→ What to work on
Start at the line holding "C9: 220nF (+12V, GND) -> none". Write out that line and each one after it to the end of the data, unchanged.

→ Recorded data
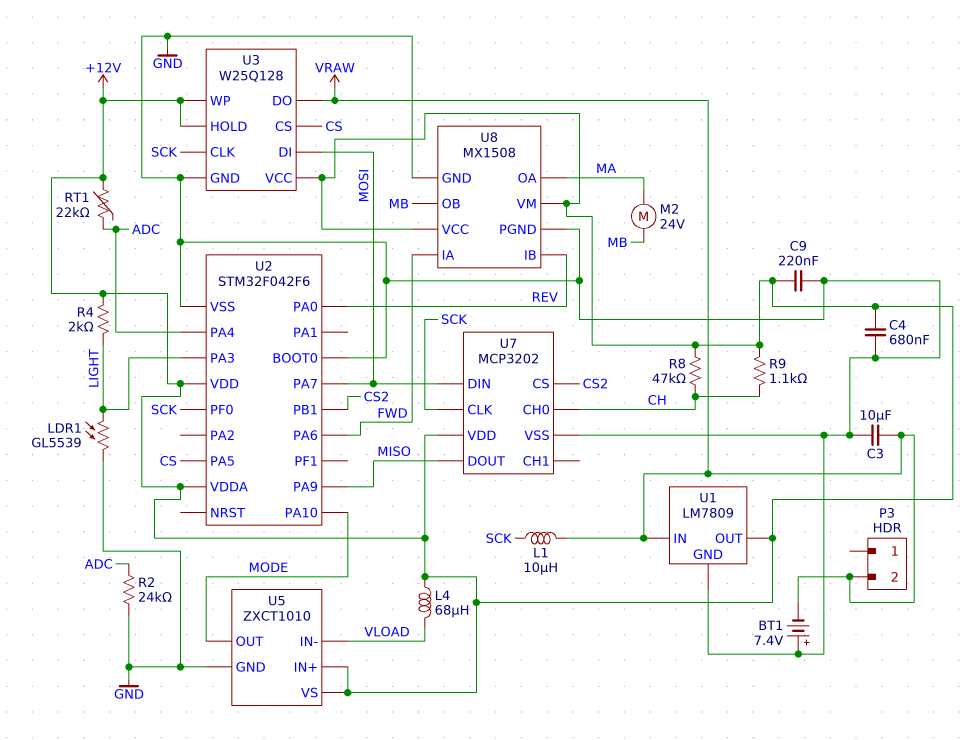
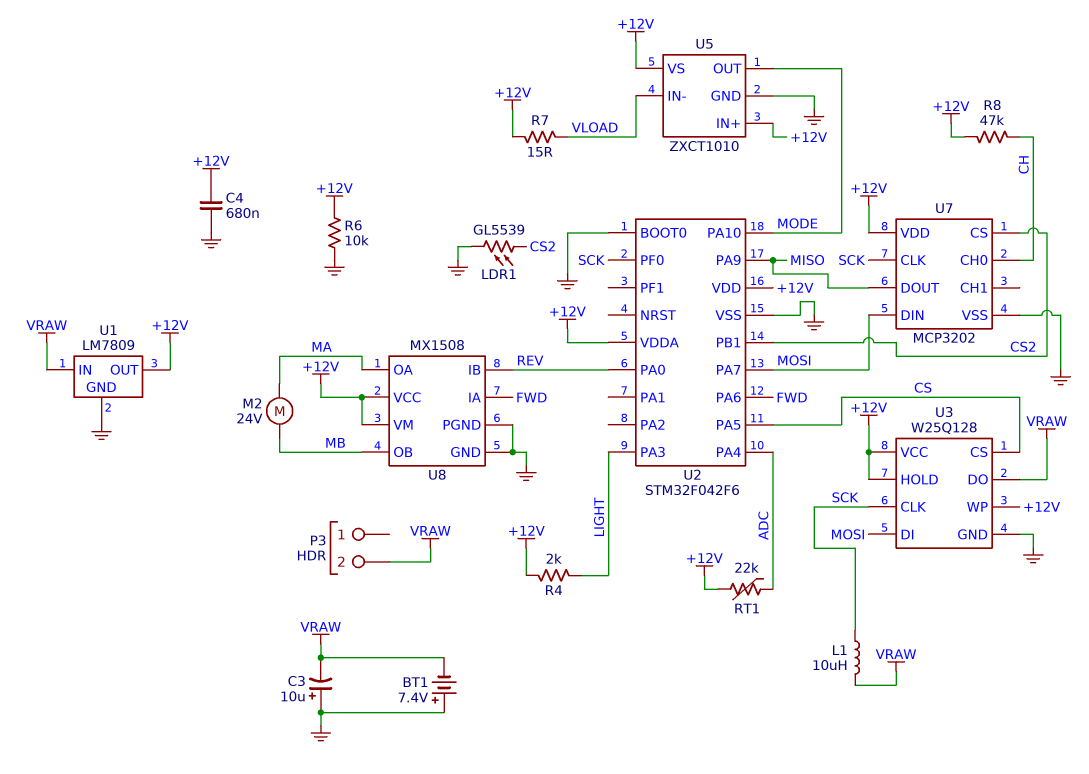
C3: 10uF (GND, VRAW) -> 10uF (plus GND, minus VRAW)
C9: 220nF (+12V, GND) -> none
L4: 68uH (+12V, VLOAD) -> none
LDR1: GL5539 (GND, LIGHT) -> GL5539 (CS2, GND)
R2: 24k (ADC, GND) -> none
R6: none -> 10k (+12V, GND)
R7: none -> 15 (+12V, VLOAD)
R9: 1.1k (+12V, CH) -> none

→ Answer to this problem
C9: 220nF (+12V, GND) -> none
L4: 68uH (+12V, VLOAD) -> none
LDR1: GL5539 (GND, LIGHT) -> GL5539 (CS2, GND)
R2: 24k (ADC, GND) -> none
R6: none -> 10k (+12V, GND)
R7: none -> 15 (+12V, VLOAD)
R9: 1.1k (+12V, CH) -> none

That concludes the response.